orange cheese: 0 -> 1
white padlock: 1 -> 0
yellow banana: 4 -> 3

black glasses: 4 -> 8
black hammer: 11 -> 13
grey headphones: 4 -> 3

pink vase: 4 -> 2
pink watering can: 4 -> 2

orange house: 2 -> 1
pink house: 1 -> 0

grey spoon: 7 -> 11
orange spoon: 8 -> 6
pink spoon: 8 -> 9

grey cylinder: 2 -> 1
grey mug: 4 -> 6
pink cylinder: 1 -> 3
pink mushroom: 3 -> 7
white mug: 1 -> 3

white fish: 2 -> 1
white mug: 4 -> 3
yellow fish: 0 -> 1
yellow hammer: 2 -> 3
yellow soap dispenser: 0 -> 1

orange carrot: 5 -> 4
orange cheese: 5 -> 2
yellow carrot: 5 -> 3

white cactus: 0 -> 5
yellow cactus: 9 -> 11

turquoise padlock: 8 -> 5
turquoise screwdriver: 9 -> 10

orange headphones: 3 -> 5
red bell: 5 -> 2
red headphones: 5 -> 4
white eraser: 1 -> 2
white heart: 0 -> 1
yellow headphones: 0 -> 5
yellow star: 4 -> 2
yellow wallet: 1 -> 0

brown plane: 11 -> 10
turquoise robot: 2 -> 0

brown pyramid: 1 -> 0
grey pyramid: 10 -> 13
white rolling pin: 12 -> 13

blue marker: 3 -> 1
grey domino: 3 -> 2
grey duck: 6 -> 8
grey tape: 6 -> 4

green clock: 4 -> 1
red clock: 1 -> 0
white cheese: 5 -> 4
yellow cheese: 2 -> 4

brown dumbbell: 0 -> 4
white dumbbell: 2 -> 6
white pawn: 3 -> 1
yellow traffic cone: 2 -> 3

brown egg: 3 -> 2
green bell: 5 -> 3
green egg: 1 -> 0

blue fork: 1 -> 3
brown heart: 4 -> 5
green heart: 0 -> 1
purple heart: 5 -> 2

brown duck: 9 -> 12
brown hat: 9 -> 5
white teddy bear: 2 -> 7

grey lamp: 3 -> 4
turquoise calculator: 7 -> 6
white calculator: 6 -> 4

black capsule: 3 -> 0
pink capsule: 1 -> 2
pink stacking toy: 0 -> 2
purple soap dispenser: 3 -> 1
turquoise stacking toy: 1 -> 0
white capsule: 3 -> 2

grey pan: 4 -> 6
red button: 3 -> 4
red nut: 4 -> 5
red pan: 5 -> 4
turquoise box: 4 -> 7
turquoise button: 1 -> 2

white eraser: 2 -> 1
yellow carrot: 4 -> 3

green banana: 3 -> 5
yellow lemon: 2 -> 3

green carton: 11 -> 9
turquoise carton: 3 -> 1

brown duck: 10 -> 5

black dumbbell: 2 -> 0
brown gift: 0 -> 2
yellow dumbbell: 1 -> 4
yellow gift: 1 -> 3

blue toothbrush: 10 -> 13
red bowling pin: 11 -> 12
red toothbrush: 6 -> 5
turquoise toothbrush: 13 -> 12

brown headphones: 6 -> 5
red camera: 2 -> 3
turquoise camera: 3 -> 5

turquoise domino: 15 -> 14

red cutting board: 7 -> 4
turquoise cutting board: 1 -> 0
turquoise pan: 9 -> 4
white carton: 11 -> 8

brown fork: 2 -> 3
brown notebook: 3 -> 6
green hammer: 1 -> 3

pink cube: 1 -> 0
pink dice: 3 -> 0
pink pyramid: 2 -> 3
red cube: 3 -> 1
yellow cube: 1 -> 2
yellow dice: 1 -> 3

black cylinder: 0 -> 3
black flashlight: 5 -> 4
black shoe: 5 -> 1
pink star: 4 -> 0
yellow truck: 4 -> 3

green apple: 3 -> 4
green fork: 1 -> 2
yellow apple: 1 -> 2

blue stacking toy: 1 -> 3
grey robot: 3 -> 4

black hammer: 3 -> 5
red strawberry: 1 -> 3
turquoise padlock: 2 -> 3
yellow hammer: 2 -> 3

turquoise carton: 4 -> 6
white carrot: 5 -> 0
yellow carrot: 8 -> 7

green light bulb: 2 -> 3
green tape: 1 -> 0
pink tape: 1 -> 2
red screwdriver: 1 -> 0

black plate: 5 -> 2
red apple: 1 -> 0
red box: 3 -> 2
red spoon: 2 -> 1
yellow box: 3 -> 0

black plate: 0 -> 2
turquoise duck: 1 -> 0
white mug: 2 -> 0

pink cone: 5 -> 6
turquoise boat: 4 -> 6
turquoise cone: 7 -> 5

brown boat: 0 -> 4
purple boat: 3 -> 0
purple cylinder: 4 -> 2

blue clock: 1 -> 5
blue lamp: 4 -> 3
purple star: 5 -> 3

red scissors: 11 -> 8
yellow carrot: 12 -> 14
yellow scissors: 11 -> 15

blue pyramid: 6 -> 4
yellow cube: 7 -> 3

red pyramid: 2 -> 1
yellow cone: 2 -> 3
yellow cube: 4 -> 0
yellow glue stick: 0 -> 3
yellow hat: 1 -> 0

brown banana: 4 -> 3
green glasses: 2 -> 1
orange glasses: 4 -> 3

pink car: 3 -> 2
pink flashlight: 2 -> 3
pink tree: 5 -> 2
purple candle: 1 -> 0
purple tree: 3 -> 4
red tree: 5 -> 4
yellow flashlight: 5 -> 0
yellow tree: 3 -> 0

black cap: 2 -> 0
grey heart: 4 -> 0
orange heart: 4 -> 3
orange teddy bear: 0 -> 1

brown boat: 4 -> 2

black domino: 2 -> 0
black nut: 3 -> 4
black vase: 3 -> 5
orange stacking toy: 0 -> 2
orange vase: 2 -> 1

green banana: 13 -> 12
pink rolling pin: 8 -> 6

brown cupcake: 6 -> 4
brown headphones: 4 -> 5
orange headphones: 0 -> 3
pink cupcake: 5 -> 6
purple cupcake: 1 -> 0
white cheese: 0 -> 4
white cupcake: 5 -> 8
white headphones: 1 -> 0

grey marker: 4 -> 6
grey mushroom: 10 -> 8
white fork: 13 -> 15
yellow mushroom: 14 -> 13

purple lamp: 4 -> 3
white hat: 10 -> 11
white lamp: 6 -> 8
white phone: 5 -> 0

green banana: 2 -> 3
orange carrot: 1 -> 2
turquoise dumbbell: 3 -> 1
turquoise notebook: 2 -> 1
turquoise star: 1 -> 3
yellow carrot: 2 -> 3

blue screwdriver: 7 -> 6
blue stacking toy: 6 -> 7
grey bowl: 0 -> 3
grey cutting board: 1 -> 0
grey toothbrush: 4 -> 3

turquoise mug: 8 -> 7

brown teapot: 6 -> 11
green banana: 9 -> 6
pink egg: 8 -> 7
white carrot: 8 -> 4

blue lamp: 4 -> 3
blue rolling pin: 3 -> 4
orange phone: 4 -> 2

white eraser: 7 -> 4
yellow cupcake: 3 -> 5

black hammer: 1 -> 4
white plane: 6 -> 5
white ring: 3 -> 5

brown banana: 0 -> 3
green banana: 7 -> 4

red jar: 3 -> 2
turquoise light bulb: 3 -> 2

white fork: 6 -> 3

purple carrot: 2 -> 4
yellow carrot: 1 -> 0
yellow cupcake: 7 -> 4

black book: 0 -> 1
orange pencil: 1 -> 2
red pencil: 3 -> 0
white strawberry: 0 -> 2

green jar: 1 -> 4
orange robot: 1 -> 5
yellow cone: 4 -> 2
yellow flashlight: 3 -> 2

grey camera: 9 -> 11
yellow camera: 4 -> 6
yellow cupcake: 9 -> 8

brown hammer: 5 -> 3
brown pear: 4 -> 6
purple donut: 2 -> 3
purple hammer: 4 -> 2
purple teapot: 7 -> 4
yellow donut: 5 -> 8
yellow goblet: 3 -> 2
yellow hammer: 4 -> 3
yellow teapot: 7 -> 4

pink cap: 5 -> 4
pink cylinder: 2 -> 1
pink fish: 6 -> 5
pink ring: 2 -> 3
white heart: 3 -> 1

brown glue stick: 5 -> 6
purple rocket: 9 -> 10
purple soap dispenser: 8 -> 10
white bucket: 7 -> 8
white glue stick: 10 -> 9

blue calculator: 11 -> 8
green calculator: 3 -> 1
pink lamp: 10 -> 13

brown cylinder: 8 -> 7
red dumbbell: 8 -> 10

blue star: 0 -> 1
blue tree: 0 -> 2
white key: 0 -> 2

** Directions for this task **
Read through the material above, and whenever a line contains "board", copy it.

** Answer **
red cutting board: 7 -> 4
turquoise cutting board: 1 -> 0
grey cutting board: 1 -> 0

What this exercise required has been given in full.